## RECORDS SUPPLIED
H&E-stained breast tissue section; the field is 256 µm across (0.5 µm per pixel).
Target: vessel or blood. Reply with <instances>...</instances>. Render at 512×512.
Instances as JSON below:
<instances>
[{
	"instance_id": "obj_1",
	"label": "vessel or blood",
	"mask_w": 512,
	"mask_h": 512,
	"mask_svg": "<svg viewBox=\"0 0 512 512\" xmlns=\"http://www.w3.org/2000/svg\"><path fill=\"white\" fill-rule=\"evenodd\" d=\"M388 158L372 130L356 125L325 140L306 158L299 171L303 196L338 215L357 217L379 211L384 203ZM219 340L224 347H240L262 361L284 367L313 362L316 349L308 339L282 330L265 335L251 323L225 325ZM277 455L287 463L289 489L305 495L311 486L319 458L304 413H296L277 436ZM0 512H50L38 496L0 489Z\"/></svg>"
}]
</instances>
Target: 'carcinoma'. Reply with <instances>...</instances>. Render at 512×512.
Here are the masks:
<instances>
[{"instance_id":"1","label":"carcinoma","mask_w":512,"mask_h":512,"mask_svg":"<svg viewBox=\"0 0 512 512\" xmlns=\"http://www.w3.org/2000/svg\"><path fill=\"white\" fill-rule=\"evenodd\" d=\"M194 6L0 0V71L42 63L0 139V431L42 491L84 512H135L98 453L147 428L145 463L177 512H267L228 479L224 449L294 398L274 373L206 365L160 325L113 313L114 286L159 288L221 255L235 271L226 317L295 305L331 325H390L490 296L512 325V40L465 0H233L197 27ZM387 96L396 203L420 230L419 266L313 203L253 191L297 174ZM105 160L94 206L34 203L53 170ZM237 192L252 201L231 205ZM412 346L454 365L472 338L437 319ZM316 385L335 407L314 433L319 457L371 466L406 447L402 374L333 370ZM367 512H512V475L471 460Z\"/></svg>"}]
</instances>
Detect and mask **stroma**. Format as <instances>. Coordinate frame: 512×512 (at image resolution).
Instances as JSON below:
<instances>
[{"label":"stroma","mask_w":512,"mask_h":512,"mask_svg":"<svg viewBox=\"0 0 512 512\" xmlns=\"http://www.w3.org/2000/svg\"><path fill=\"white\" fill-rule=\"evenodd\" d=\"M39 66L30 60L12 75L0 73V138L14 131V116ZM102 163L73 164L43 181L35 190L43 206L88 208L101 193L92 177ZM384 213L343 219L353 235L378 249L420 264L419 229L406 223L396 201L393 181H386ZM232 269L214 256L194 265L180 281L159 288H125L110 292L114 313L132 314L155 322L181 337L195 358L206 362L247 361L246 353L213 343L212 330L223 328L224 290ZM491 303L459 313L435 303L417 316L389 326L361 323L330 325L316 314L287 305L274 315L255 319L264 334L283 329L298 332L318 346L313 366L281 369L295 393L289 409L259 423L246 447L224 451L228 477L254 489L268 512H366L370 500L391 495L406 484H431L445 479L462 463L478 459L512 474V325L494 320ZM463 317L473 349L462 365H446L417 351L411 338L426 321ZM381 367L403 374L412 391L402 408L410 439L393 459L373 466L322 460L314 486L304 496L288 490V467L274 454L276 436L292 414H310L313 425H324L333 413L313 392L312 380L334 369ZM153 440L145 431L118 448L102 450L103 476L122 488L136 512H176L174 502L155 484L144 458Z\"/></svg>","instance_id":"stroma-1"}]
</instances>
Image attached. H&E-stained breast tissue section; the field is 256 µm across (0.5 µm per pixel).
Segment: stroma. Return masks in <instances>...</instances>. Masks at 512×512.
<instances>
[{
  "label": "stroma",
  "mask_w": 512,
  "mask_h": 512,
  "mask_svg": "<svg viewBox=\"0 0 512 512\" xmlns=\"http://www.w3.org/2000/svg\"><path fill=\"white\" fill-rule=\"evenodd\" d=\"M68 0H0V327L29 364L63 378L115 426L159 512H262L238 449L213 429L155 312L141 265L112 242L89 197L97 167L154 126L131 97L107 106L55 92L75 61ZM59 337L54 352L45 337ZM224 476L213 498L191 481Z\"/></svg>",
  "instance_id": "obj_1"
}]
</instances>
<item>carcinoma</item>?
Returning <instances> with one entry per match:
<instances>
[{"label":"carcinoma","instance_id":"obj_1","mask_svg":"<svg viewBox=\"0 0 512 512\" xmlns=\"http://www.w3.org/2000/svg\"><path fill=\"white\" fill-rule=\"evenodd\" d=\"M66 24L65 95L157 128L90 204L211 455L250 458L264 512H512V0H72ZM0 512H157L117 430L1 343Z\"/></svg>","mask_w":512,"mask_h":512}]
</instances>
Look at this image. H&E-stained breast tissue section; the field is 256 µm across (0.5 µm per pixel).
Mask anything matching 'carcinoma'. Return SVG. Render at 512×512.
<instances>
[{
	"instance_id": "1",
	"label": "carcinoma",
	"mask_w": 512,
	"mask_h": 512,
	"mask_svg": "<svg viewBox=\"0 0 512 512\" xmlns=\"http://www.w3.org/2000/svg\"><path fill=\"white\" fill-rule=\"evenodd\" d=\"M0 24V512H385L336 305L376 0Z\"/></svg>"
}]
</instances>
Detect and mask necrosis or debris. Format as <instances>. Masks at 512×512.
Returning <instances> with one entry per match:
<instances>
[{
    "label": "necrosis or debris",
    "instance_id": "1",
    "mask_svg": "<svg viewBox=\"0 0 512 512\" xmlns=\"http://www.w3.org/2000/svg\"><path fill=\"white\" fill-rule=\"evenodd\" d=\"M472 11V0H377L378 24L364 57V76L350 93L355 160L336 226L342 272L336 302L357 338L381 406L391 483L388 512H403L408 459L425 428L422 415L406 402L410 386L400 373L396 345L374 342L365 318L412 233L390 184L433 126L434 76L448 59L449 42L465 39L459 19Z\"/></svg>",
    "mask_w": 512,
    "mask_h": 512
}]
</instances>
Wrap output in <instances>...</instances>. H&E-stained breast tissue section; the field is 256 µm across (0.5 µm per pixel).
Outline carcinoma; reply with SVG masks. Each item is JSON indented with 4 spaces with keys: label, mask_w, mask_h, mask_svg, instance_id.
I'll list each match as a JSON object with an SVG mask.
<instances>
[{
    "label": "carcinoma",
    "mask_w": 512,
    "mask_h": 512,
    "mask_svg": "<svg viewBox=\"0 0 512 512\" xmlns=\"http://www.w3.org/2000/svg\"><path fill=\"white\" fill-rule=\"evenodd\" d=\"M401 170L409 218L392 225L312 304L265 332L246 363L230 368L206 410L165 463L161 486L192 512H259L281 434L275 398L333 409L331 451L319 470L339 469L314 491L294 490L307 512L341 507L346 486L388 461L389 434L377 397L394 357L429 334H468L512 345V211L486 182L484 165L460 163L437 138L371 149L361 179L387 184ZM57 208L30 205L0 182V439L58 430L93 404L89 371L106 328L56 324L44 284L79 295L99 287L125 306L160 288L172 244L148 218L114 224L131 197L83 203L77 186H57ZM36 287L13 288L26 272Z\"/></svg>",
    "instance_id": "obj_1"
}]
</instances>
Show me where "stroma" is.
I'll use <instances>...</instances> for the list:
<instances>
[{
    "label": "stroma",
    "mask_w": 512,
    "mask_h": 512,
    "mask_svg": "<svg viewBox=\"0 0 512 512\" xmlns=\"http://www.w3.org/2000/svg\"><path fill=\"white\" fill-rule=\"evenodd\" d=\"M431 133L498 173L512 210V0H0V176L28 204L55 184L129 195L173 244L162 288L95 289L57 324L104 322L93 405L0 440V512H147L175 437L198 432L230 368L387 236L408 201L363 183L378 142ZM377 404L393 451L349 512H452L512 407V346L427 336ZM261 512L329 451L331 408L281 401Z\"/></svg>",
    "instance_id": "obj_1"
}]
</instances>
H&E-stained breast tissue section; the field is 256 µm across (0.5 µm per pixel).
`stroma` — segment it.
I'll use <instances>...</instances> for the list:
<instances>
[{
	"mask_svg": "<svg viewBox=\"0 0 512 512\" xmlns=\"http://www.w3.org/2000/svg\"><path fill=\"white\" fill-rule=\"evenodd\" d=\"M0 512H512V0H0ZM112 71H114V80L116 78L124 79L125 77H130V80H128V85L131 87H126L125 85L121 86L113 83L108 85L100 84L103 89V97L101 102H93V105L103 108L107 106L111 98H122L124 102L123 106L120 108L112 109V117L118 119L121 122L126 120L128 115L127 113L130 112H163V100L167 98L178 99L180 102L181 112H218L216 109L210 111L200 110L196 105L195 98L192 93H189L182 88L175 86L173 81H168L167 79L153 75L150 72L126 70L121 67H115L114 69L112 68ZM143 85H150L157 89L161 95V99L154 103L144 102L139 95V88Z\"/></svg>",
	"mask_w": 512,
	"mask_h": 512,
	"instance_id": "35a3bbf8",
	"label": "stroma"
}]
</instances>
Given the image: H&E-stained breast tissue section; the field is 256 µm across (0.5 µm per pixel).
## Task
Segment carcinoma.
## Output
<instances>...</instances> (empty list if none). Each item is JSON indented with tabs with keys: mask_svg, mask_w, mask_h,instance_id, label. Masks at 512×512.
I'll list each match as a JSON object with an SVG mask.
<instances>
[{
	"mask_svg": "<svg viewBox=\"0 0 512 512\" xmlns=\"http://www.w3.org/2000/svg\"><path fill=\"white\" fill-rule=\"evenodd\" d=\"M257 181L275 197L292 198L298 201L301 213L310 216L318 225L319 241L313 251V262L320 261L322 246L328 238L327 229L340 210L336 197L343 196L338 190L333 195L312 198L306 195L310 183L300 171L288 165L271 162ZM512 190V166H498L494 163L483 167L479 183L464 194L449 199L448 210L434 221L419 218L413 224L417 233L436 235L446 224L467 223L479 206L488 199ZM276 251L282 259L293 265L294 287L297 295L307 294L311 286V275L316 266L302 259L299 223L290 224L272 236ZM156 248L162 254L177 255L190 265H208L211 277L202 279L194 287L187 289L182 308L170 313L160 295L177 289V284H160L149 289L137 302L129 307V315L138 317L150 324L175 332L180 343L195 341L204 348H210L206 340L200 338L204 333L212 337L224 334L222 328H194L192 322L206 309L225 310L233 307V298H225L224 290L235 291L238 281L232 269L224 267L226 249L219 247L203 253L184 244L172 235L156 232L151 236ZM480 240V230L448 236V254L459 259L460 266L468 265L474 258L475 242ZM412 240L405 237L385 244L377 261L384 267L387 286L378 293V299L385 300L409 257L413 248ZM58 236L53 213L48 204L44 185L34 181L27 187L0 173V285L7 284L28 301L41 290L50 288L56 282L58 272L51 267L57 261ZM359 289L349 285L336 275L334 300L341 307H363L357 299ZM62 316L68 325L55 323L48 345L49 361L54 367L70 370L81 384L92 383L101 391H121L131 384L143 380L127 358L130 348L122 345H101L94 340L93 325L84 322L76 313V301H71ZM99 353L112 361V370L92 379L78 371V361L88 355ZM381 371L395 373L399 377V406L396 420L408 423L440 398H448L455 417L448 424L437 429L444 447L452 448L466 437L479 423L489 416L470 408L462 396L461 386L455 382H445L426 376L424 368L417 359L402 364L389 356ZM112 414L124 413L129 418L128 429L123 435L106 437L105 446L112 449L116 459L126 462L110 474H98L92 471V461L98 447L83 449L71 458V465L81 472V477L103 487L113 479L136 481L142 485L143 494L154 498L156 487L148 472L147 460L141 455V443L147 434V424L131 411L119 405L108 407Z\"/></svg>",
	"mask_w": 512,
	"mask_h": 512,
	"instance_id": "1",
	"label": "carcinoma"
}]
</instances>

## WHAT YOU ARE ASKED TO DO
Determine how many lines of the listing hold the word "breast" and reply with that figure alone.

## IN RESPONSE
6